━━━ SUPPLIED DATA

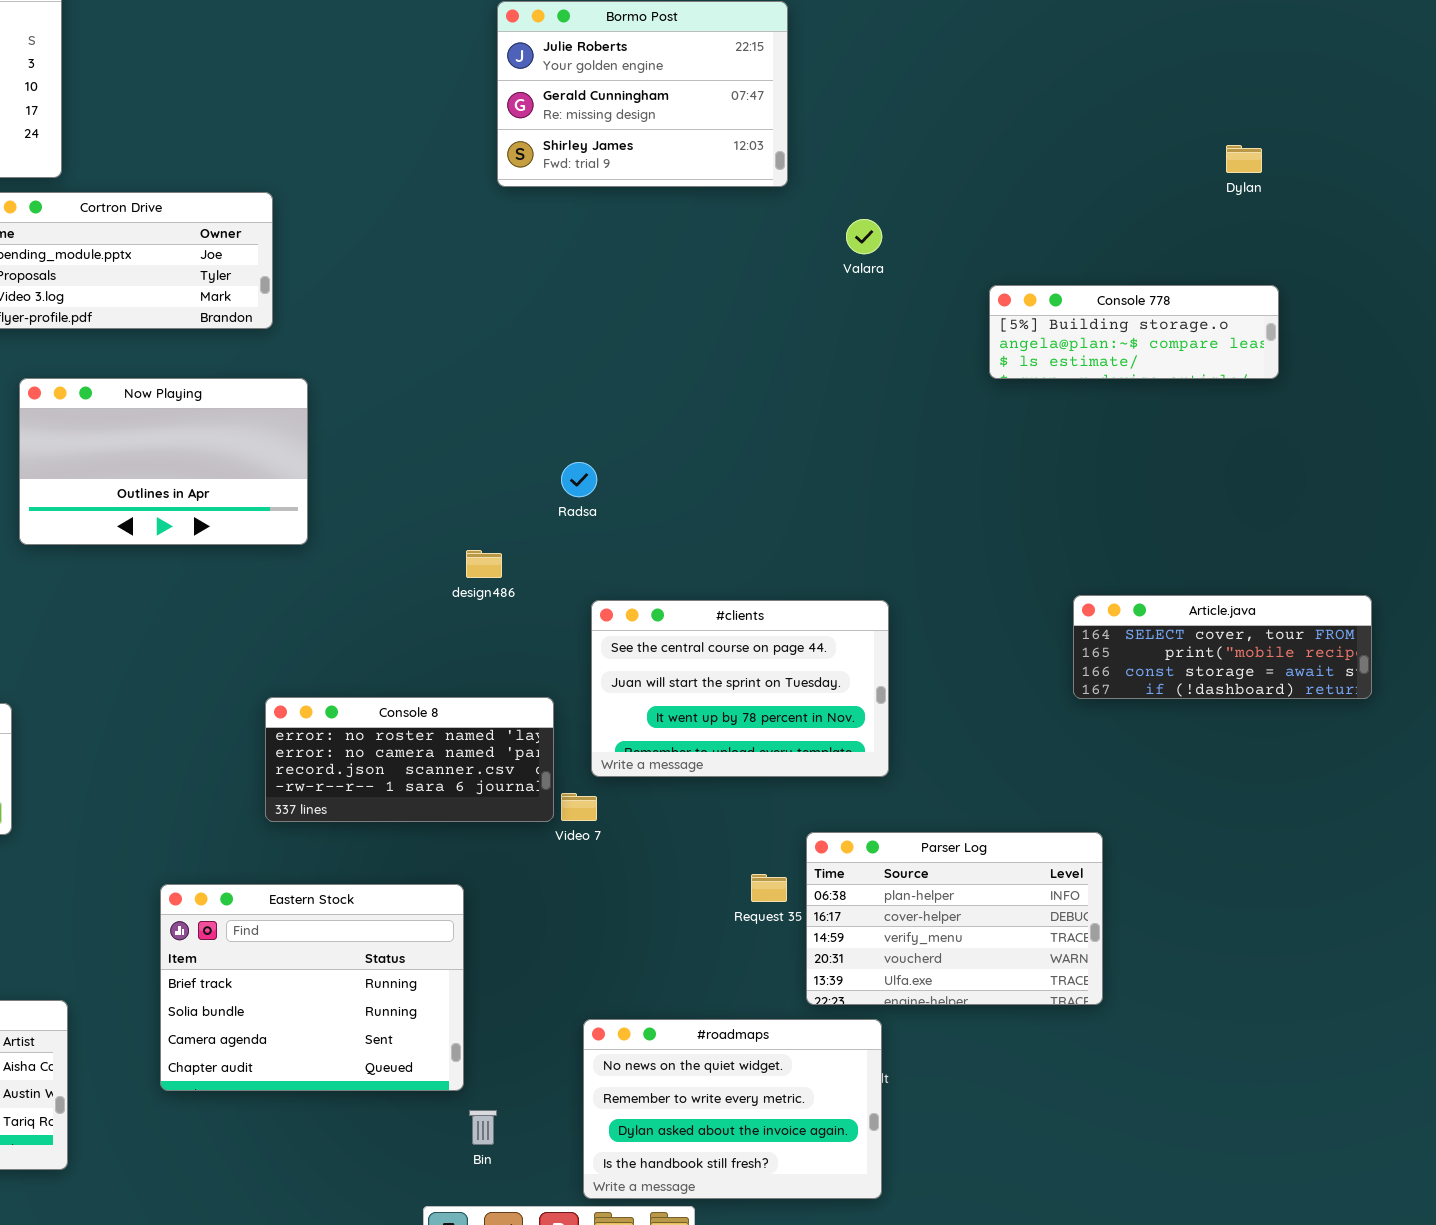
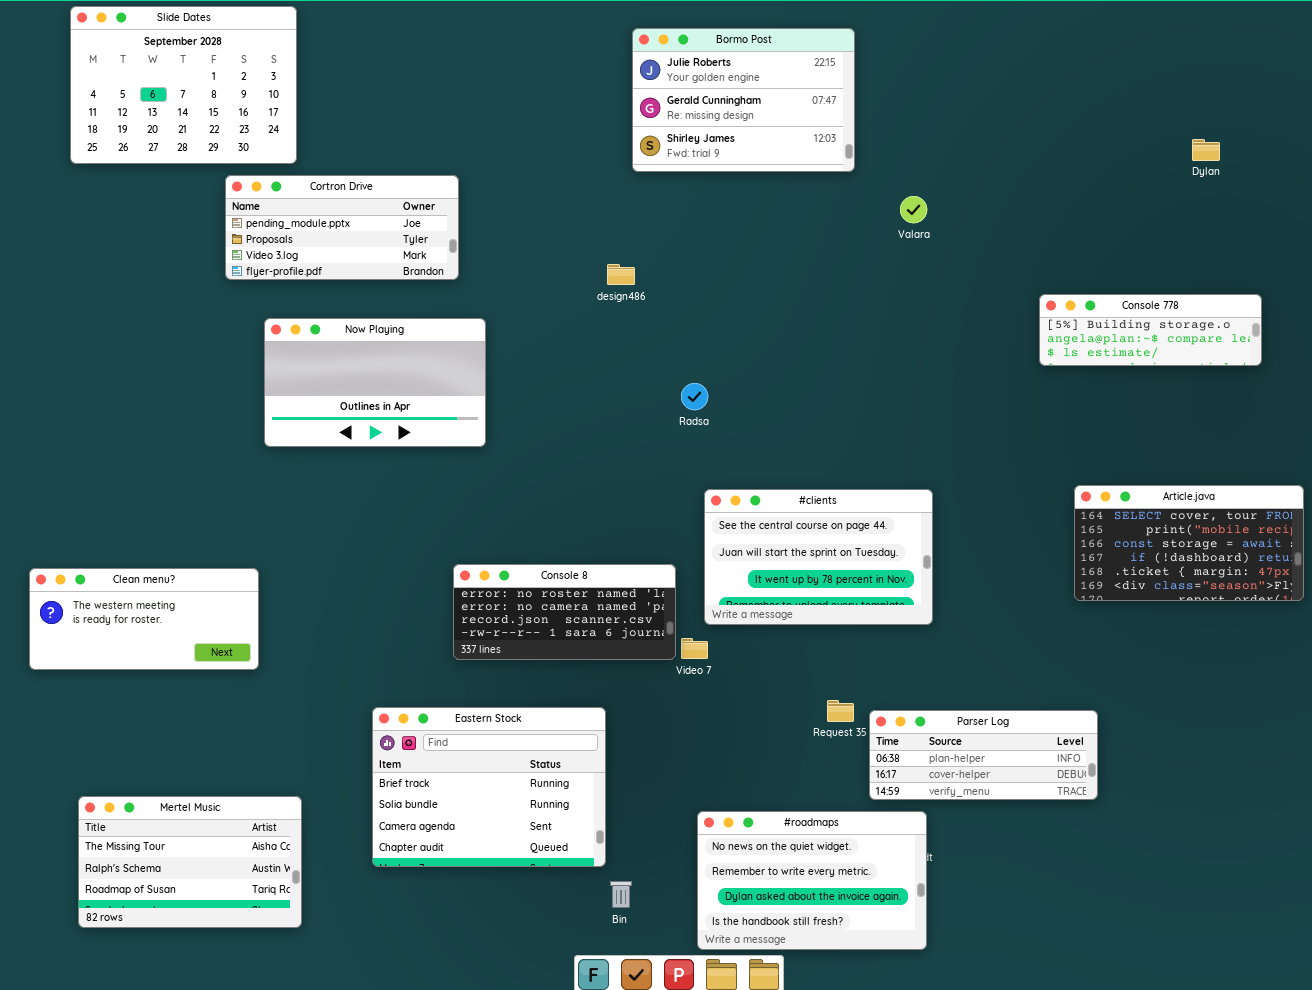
Console 778: [989,285,1279,379] -> [1039,294,1262,366], moved
design486: [466,550,502,578] -> [607,264,635,285], moved
Article.java: [1073,595,1372,699] -> [1074,485,1304,601], resized
Parser Log: [806,832,1103,1005] -> [869,710,1098,800], resized

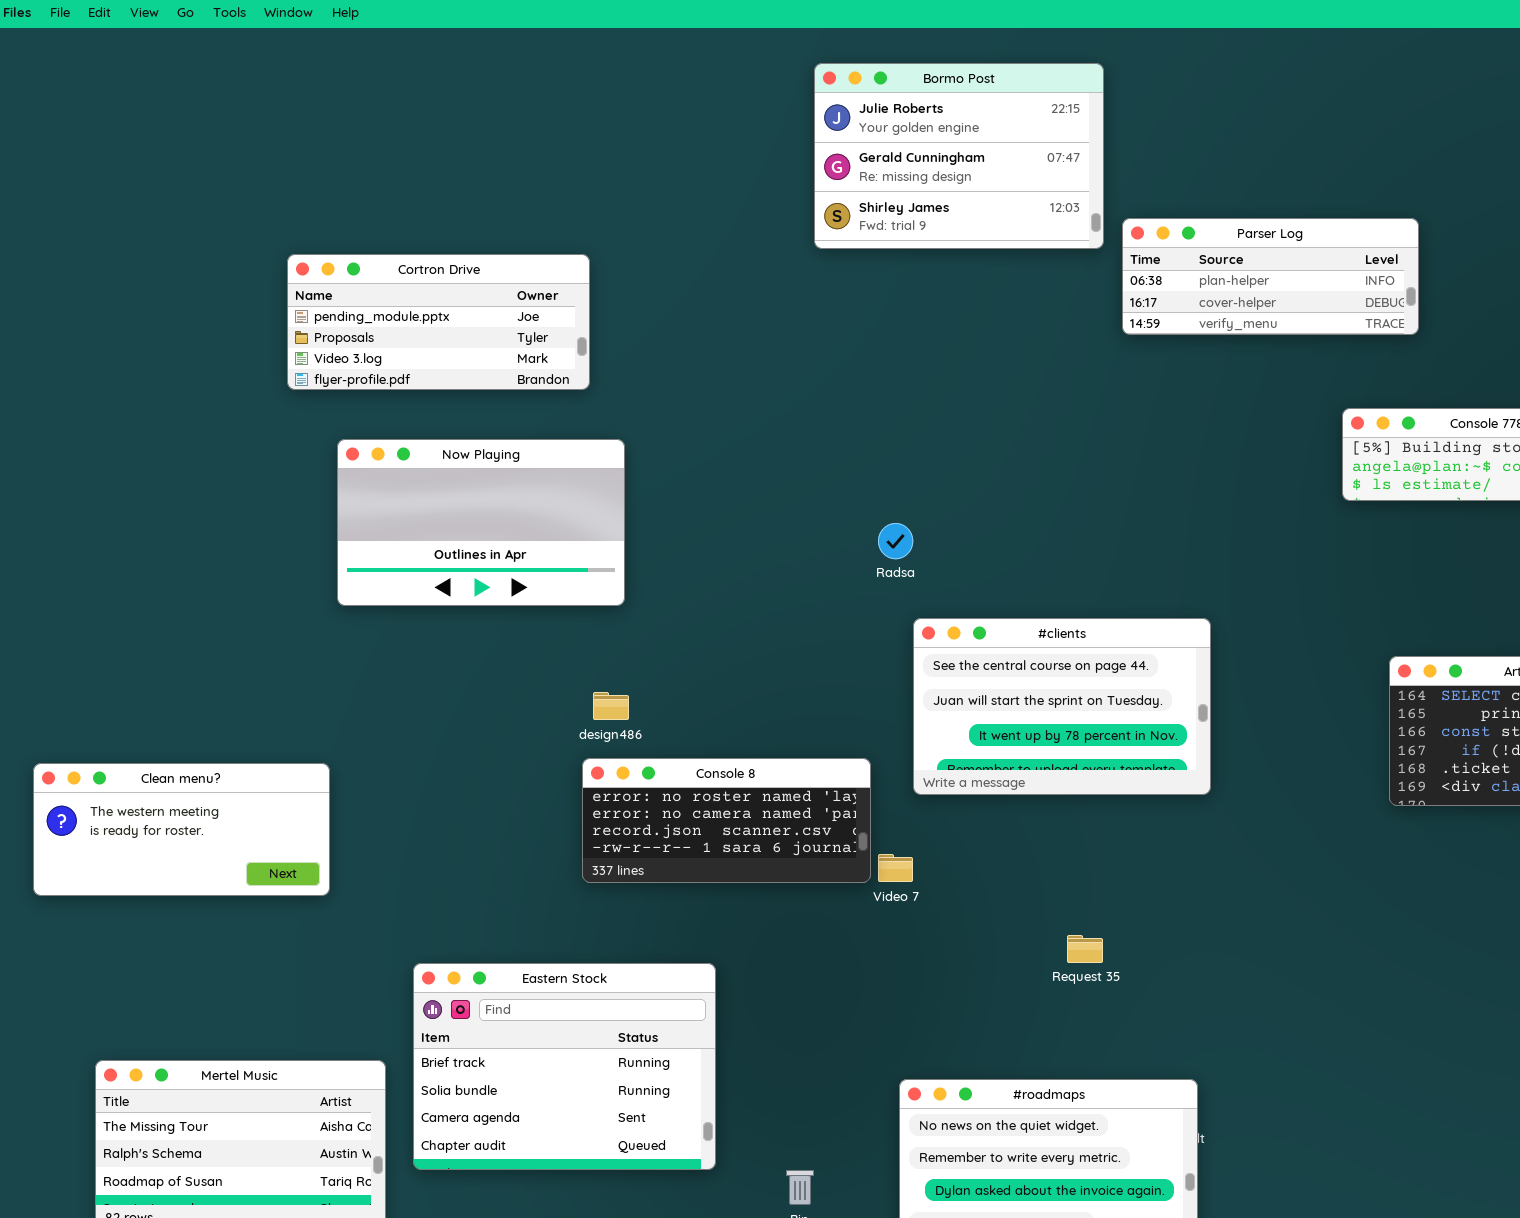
Slide Dates: [70,6,297,164] -> none, closed
design486: [607,264,635,285] -> [593,692,629,720], moved
#clients: [704,489,933,625] -> [913,618,1211,795], moved
Eastern Stock: [372,707,606,867] -> [413,963,716,1170], moved
Parser Log: [869,710,1098,800] -> [1122,218,1419,335], moved

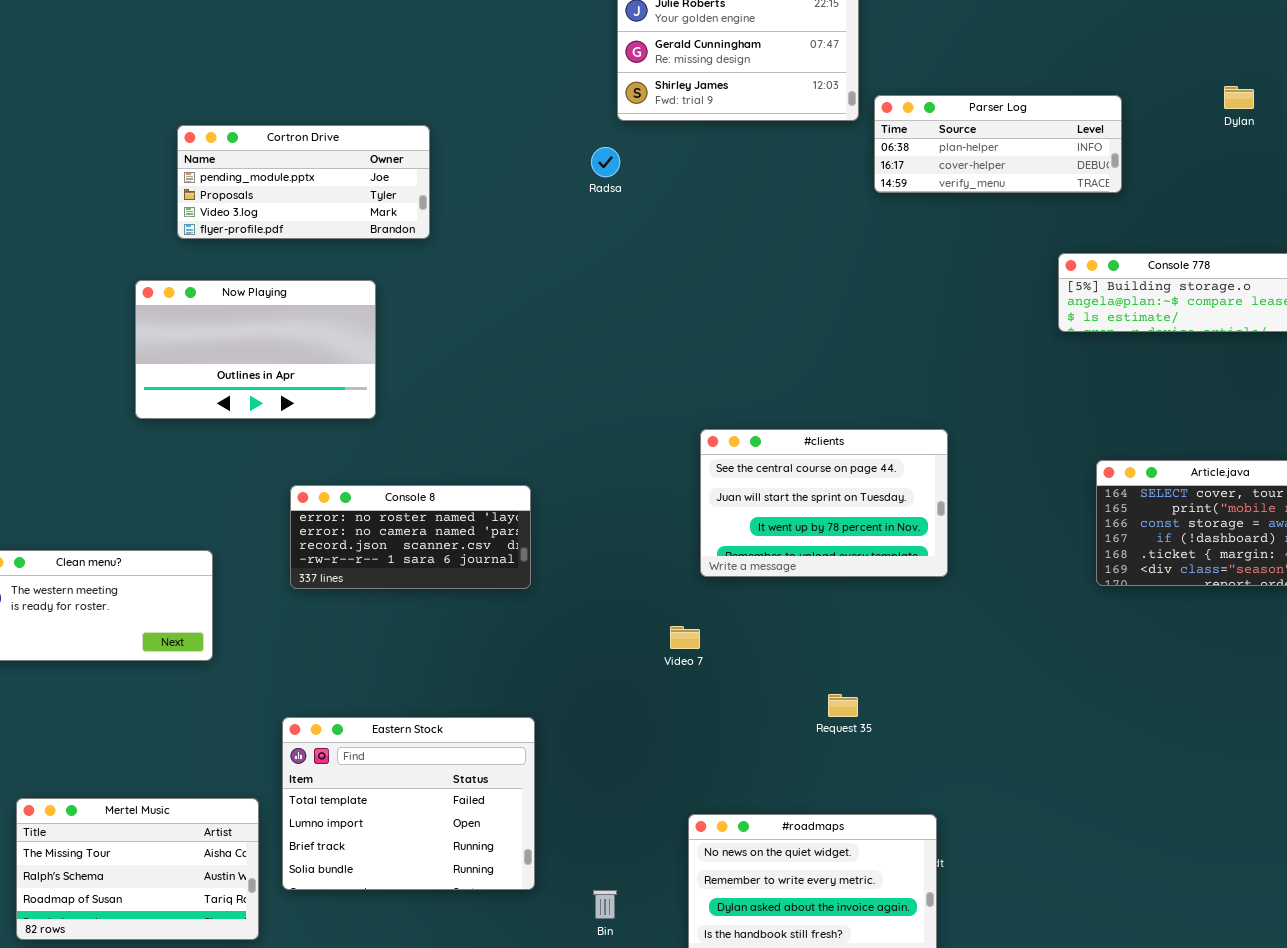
Now Playing: [337,439,625,606] -> [135,280,376,419], moved
Radsa: [878,523,913,559] -> [591,147,620,177], moved
Console 8: [582,758,871,883] -> [290,485,531,589], moved
Eastern Stock: [413,963,716,1170] -> [282,717,535,890], scrolled up 2 rows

━━━━━━

▸ WORK TO COMPLETE
The full data, repeated exactly and stripped of its pictures, is the expected answer.

▸ TASK ANSWER
Console 778: [989,285,1279,379] -> [1039,294,1262,366], moved
design486: [466,550,502,578] -> [607,264,635,285], moved
Article.java: [1073,595,1372,699] -> [1074,485,1304,601], resized
Parser Log: [806,832,1103,1005] -> [869,710,1098,800], resized

Slide Dates: [70,6,297,164] -> none, closed
design486: [607,264,635,285] -> [593,692,629,720], moved
#clients: [704,489,933,625] -> [913,618,1211,795], moved
Eastern Stock: [372,707,606,867] -> [413,963,716,1170], moved
Parser Log: [869,710,1098,800] -> [1122,218,1419,335], moved

Now Playing: [337,439,625,606] -> [135,280,376,419], moved
Radsa: [878,523,913,559] -> [591,147,620,177], moved
Console 8: [582,758,871,883] -> [290,485,531,589], moved
Eastern Stock: [413,963,716,1170] -> [282,717,535,890], scrolled up 2 rows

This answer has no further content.